→ WHAT IS BEING ASKED:
Keep the images out while you set down the data exactly.

Scene difference descriptions
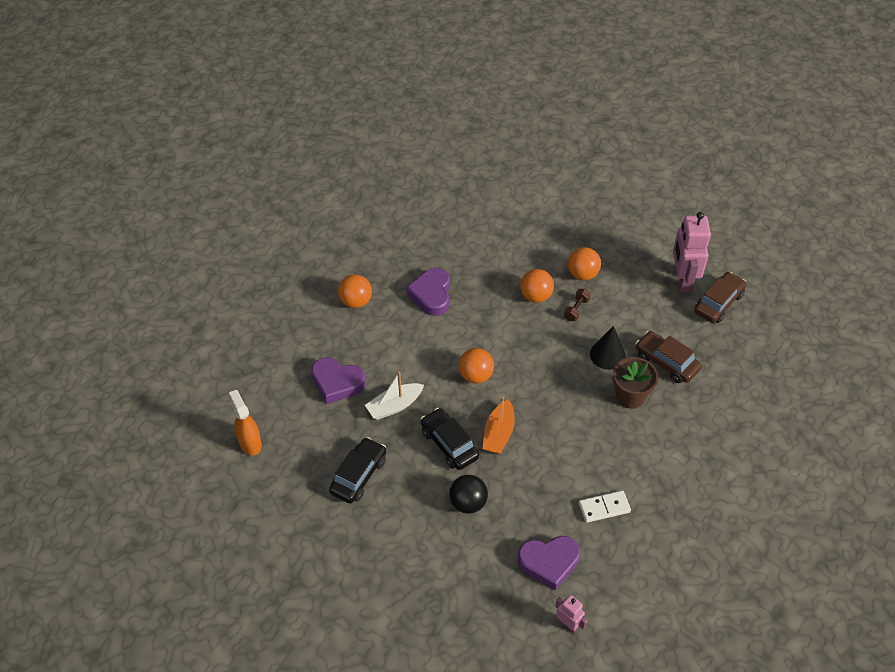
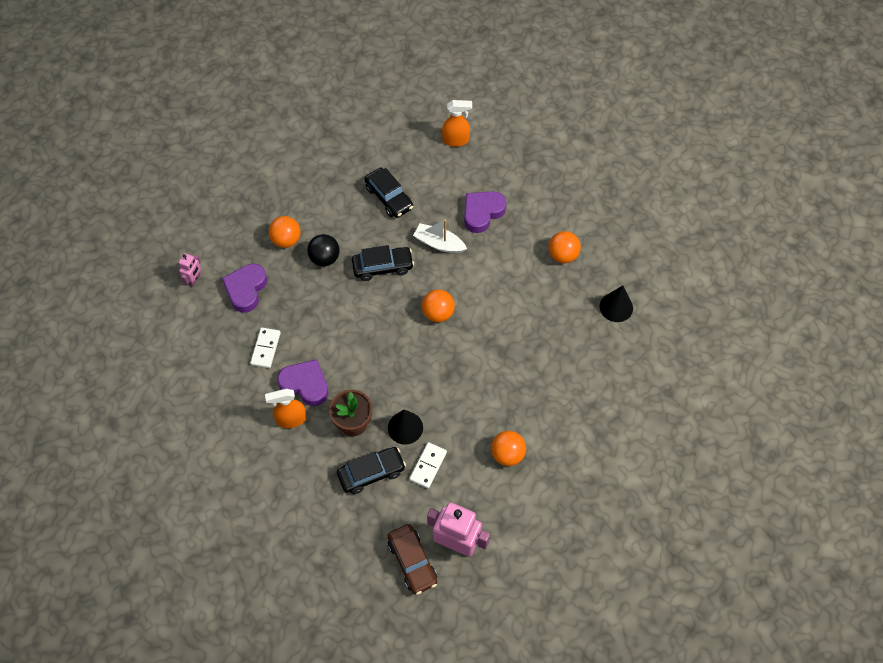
camera: 115 degrees right, 10 degrees up
(392, 246) = (616, 307): none -> black cone
(394, 406) = (439, 243): white boat -> white boat turned 60 degrees counterclockwise
(431, 295) = (543, 316): purple heart -> purple heart (305, 384)
(498, 433) = (373, 305): orange boat -> none
(535, 296) = (500, 400): orange ball -> orange ball (286, 240)
(568, 624) = (194, 279): pink robot -> pink robot turned 45 degrees counterclockwise
(576, 309) = (468, 427): brown dumbbell -> none
(631, 324) = (428, 466): none -> white domino
(661, 448) = (291, 419): none -> orange spray bottle
(666, 362) = (371, 473): brown car -> black car

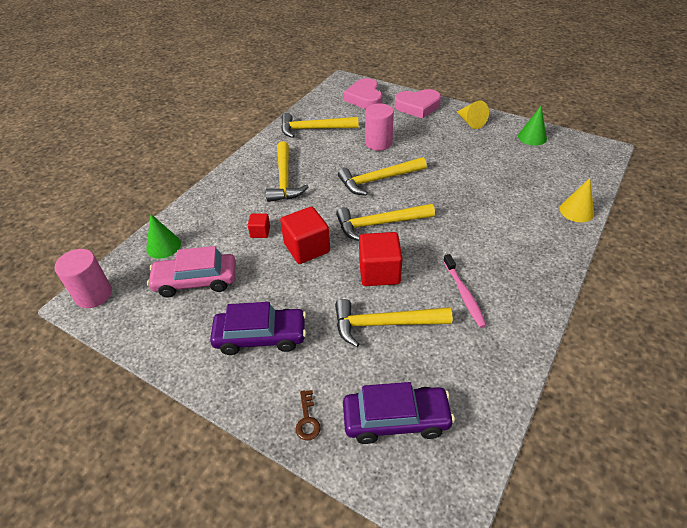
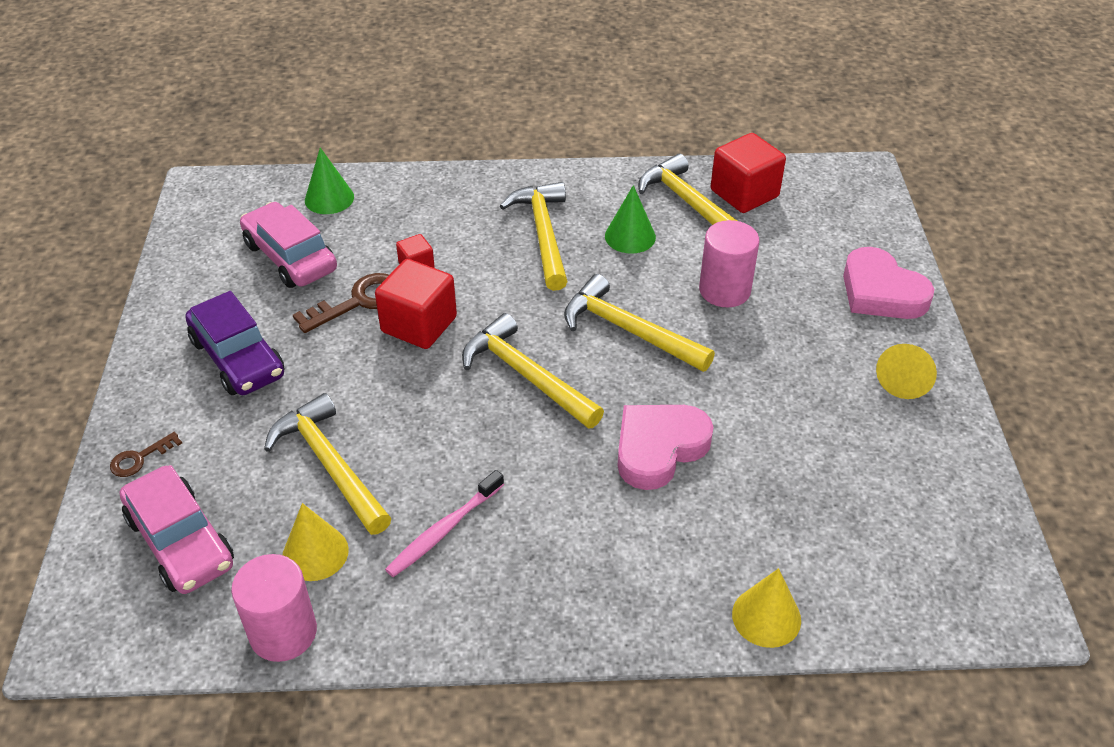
camera: 55 degrees right, 0 degrees up
(94, 295) = (217, 191): pink cylinder -> pink cylinder (283, 632)
(265, 265) = (358, 302): none -> brown key
(284, 179) = (543, 234): yellow hammer -> yellow hammer turned 120 degrees clockwise
(365, 98) = (837, 220): pink heart -> pink heart (659, 448)
(379, 272) = (424, 418): red cube -> red cube (744, 193)
(396, 420) = (180, 541): purple car -> pink car
(447, 354) = (315, 553): none -> yellow cone
(532, 137) = (944, 482): green cone -> green cone (630, 236)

→ SOLUTION FOR THIS EXERCISE:
camera: 115 degrees right, 10 degrees up
(392, 246) = (616, 307): none -> black cone
(394, 406) = (439, 243): white boat -> white boat turned 60 degrees counterclockwise
(431, 295) = (543, 316): purple heart -> purple heart (305, 384)
(498, 433) = (373, 305): orange boat -> none
(535, 296) = (500, 400): orange ball -> orange ball (286, 240)
(568, 624) = (194, 279): pink robot -> pink robot turned 45 degrees counterclockwise
(576, 309) = (468, 427): brown dumbbell -> none
(631, 324) = (428, 466): none -> white domino
(661, 448) = (291, 419): none -> orange spray bottle
(666, 362) = (371, 473): brown car -> black car

camera: 55 degrees right, 0 degrees up
(94, 295) = (217, 191): pink cylinder -> pink cylinder (283, 632)
(265, 265) = (358, 302): none -> brown key
(284, 179) = (543, 234): yellow hammer -> yellow hammer turned 120 degrees clockwise
(365, 98) = (837, 220): pink heart -> pink heart (659, 448)
(379, 272) = (424, 418): red cube -> red cube (744, 193)
(396, 420) = (180, 541): purple car -> pink car
(447, 354) = (315, 553): none -> yellow cone
(532, 137) = (944, 482): green cone -> green cone (630, 236)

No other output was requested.